• WHAT THE TASK ASKS: Throughout the material below, tally the lines containing "headphones" and give the total with no accompanying text.

• RECORDED INFORMATION:
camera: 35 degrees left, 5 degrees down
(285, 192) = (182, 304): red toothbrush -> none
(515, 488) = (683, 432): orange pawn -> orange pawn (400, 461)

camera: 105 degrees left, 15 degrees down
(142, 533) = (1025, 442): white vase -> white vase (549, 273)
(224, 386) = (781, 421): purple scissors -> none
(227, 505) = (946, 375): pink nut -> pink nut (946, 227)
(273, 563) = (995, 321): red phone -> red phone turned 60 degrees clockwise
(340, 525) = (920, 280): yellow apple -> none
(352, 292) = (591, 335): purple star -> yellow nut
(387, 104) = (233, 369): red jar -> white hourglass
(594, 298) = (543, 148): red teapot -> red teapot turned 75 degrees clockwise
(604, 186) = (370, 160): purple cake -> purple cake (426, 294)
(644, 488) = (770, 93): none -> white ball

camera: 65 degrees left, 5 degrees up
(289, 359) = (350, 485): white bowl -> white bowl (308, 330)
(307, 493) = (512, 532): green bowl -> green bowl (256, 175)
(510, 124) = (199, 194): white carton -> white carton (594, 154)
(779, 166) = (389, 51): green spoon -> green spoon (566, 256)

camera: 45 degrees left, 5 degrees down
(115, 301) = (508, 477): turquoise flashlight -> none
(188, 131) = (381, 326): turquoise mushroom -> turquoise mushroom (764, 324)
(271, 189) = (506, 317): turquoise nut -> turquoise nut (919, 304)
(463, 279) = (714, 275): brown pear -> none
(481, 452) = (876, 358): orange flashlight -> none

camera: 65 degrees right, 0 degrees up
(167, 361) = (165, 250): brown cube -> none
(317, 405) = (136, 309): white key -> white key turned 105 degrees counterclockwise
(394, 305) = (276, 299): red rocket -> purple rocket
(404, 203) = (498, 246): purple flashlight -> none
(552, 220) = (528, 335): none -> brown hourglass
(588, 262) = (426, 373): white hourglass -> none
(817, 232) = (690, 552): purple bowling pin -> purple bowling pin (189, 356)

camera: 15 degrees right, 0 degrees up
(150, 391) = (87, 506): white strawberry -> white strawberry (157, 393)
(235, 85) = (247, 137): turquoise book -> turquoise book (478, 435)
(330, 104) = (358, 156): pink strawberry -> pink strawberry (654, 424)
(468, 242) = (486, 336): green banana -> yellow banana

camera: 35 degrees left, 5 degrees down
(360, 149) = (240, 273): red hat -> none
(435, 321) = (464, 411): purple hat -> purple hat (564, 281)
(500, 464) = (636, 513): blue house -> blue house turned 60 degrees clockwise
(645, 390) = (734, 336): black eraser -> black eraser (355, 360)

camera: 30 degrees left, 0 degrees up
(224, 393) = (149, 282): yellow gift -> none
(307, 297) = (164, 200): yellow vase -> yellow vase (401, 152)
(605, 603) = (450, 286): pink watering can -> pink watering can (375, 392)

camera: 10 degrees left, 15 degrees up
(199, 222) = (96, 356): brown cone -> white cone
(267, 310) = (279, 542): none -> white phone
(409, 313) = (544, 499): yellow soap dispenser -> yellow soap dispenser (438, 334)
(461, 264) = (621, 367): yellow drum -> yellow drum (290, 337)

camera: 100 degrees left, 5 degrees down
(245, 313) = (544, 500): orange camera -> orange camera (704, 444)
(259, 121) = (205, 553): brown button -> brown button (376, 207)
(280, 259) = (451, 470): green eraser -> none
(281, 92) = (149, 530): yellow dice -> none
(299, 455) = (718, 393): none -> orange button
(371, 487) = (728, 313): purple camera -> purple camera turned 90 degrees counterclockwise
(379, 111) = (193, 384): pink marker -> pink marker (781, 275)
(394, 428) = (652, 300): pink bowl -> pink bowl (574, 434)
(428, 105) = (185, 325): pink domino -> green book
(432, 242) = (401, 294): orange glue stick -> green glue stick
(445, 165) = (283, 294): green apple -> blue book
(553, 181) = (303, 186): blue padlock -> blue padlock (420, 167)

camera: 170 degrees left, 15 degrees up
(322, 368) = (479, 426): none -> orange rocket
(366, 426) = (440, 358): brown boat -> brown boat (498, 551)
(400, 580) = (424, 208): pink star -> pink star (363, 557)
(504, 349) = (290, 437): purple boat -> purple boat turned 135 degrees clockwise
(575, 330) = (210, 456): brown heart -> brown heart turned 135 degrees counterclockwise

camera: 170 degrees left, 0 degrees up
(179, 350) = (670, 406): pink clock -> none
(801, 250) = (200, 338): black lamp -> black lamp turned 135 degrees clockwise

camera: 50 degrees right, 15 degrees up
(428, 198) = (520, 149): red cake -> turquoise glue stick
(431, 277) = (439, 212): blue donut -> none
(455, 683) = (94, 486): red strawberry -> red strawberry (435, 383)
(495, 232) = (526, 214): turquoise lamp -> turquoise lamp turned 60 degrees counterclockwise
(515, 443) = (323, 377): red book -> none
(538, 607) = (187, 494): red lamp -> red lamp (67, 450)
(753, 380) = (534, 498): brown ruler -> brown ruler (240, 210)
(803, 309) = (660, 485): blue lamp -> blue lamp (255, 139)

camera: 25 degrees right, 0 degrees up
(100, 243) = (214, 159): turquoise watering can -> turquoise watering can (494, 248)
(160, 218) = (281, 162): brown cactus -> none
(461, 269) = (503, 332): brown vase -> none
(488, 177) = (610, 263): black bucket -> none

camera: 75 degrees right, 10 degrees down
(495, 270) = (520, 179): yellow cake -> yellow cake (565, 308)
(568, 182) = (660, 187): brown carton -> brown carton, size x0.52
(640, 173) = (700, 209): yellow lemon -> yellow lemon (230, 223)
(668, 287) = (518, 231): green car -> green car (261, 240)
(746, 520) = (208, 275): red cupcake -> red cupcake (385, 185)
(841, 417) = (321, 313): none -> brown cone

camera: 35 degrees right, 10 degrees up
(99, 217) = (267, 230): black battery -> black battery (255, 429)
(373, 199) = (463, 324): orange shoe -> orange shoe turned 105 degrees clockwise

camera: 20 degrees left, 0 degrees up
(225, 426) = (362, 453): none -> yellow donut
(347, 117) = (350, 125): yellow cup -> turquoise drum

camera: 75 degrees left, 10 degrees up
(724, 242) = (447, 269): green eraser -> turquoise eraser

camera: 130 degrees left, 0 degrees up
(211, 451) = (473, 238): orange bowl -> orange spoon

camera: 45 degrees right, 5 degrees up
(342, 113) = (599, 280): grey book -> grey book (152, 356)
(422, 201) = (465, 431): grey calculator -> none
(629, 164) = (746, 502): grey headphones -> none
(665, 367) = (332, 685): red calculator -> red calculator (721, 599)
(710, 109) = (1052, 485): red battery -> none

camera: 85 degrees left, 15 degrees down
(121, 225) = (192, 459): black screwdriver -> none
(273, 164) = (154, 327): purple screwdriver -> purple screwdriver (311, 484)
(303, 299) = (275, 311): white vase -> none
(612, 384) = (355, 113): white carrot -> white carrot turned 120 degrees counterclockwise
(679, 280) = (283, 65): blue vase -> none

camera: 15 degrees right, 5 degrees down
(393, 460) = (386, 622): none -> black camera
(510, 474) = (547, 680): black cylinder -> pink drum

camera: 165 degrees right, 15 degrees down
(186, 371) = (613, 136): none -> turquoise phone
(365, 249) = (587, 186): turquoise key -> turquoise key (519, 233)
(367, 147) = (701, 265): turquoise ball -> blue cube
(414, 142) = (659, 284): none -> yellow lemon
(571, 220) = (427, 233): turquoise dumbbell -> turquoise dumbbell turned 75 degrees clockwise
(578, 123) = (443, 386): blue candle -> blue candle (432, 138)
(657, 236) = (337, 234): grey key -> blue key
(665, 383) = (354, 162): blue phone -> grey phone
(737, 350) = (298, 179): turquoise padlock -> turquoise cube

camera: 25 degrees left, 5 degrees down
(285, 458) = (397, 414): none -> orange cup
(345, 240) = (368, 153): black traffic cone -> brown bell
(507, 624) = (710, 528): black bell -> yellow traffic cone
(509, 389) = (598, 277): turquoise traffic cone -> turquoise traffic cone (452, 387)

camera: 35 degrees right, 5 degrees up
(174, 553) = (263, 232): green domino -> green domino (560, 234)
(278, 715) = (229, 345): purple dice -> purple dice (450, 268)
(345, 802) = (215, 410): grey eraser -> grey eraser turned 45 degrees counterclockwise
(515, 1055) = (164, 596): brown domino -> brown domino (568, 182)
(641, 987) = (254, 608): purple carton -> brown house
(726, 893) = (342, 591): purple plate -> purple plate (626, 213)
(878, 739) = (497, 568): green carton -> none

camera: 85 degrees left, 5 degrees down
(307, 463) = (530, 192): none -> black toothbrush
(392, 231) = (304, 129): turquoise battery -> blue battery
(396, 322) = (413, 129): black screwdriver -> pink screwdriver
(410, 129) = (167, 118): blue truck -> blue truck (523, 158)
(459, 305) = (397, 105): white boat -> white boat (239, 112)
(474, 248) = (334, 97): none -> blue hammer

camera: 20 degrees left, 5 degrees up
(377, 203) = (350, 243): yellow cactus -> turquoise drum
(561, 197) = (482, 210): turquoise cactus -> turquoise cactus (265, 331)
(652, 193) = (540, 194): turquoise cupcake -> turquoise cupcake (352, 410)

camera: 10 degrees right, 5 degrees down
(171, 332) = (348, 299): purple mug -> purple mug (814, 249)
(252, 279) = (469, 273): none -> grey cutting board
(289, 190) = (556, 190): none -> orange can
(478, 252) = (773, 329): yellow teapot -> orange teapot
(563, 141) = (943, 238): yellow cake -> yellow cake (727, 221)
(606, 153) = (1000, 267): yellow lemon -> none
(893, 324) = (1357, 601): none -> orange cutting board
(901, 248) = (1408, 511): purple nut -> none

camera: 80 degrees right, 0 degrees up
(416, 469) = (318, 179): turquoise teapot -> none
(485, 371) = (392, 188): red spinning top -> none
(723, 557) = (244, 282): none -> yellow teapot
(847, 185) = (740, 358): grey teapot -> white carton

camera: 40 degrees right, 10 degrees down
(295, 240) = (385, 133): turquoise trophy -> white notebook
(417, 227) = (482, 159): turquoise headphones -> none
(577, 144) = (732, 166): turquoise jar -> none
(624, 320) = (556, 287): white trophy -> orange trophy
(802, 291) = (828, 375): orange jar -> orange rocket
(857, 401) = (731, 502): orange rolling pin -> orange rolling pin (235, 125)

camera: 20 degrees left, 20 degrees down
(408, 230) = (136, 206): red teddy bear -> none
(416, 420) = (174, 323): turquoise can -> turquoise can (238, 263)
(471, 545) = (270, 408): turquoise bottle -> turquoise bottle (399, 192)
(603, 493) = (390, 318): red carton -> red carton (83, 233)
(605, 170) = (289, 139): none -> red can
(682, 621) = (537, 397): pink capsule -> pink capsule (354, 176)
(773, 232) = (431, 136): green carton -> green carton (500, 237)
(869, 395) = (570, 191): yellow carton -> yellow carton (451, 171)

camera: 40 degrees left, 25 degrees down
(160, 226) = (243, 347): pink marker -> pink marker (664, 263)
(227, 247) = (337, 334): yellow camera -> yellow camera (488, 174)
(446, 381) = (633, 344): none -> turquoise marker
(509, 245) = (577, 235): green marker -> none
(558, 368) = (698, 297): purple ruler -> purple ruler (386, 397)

• RESPONSE: 2